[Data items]
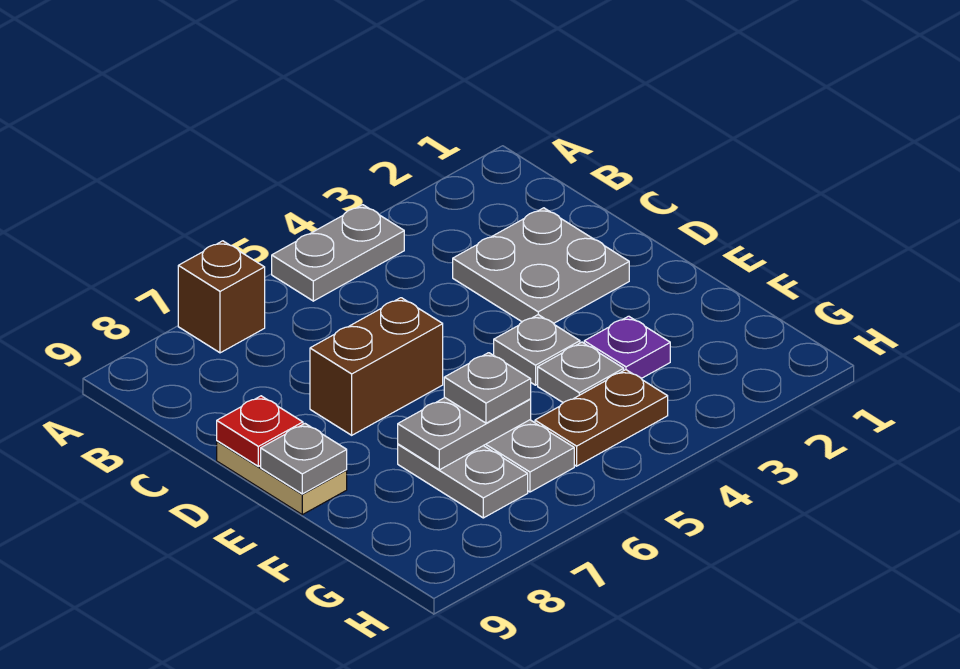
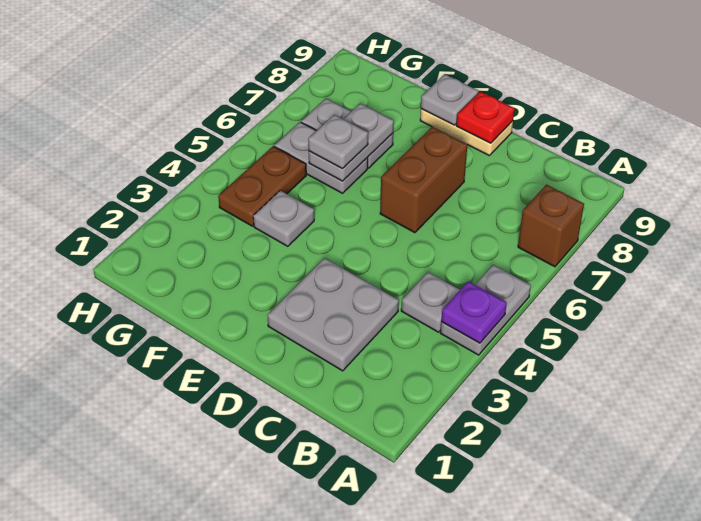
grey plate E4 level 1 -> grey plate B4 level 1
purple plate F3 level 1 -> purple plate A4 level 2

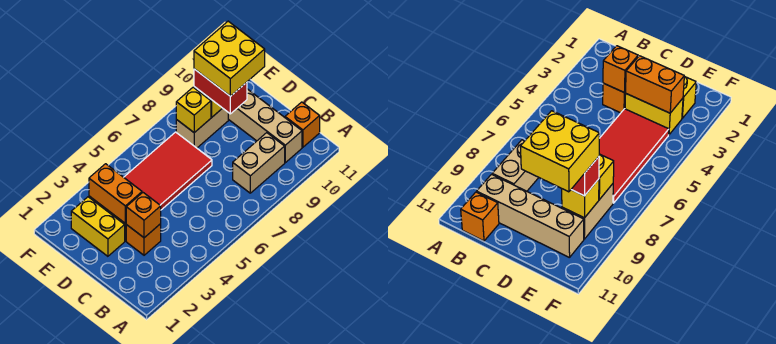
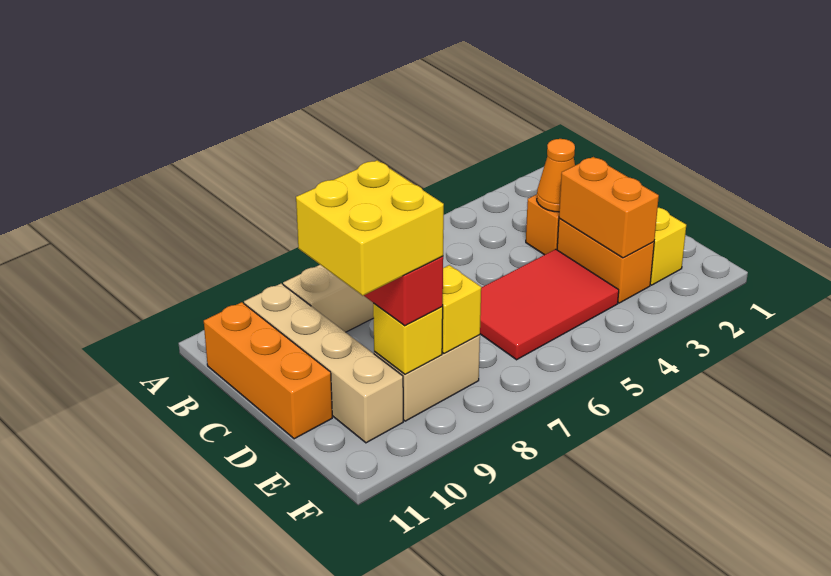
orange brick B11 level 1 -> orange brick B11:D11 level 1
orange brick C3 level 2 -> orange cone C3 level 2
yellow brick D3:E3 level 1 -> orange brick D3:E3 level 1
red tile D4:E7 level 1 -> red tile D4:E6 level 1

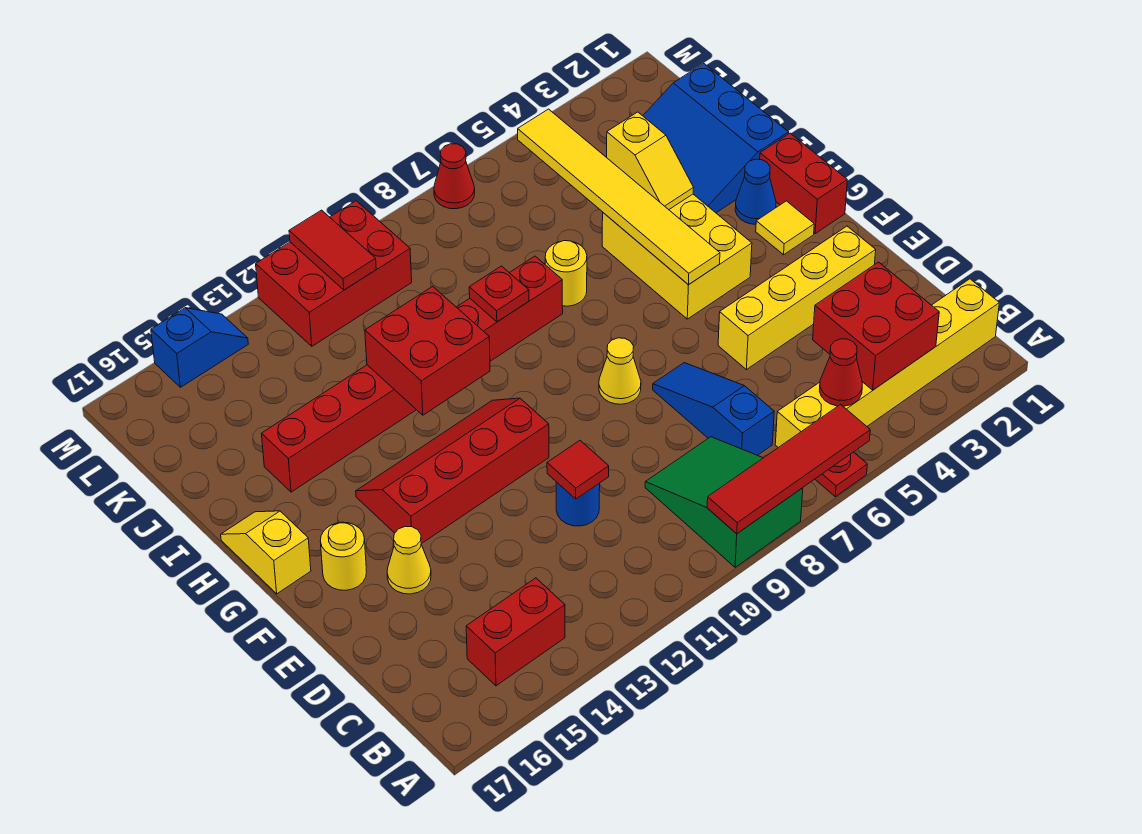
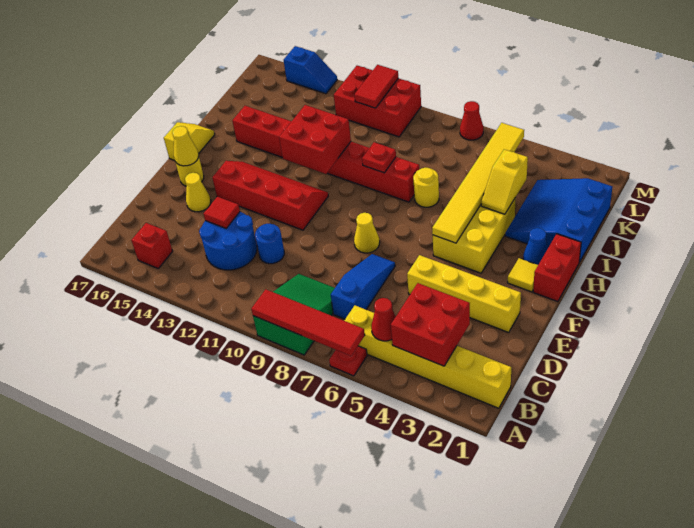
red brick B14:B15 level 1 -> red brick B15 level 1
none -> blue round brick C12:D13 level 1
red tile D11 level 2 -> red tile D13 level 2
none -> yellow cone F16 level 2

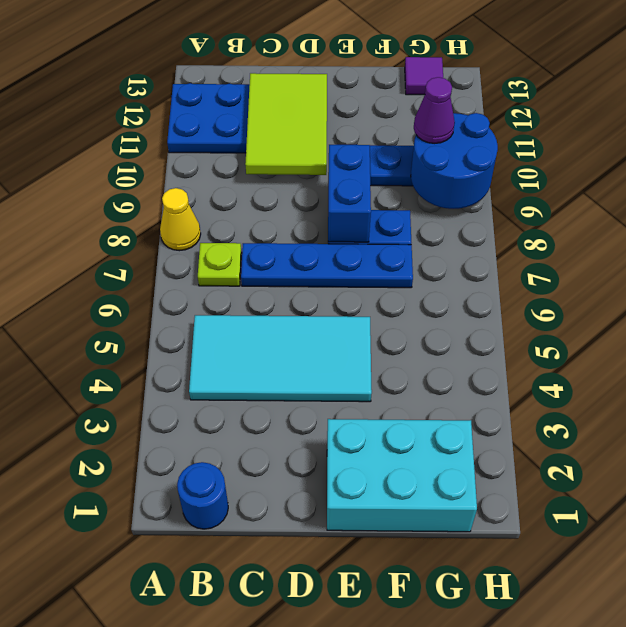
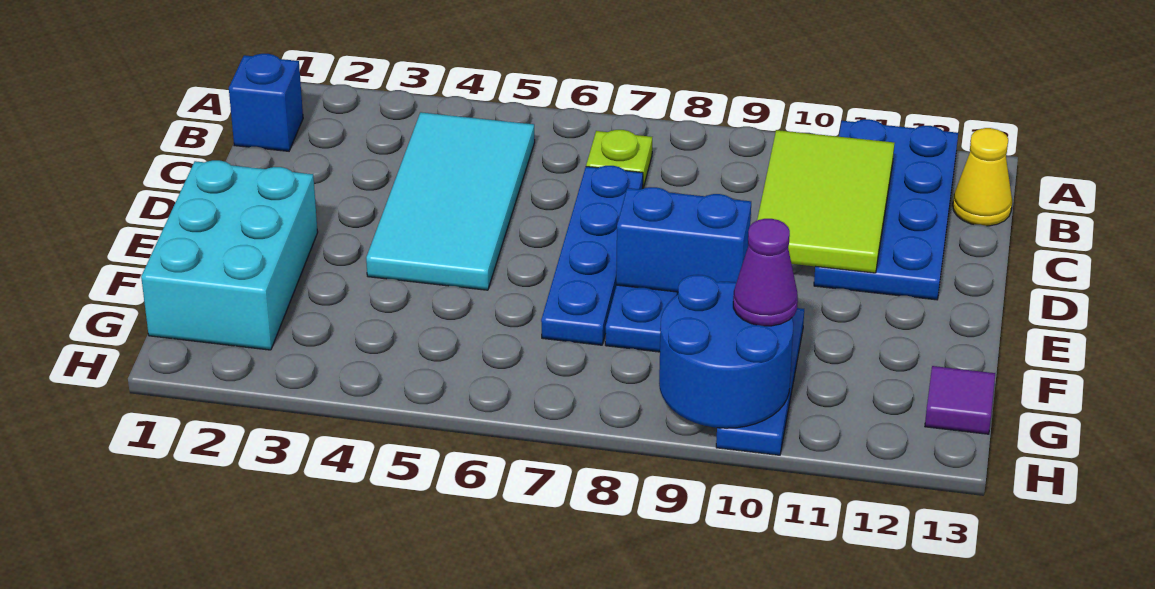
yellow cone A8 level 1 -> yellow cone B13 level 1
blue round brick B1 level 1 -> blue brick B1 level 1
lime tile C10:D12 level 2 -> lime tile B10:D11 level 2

### Aim of the exercise
Once the line containing "none -> blue round brick C12:D13 level 1" has been located, transcribe exactly and only every line from the first line of the entries through it, excluding pictures.

### Finished exercise
grey plate E4 level 1 -> grey plate B4 level 1
purple plate F3 level 1 -> purple plate A4 level 2

orange brick B11 level 1 -> orange brick B11:D11 level 1
orange brick C3 level 2 -> orange cone C3 level 2
yellow brick D3:E3 level 1 -> orange brick D3:E3 level 1
red tile D4:E7 level 1 -> red tile D4:E6 level 1

red brick B14:B15 level 1 -> red brick B15 level 1
none -> blue round brick C12:D13 level 1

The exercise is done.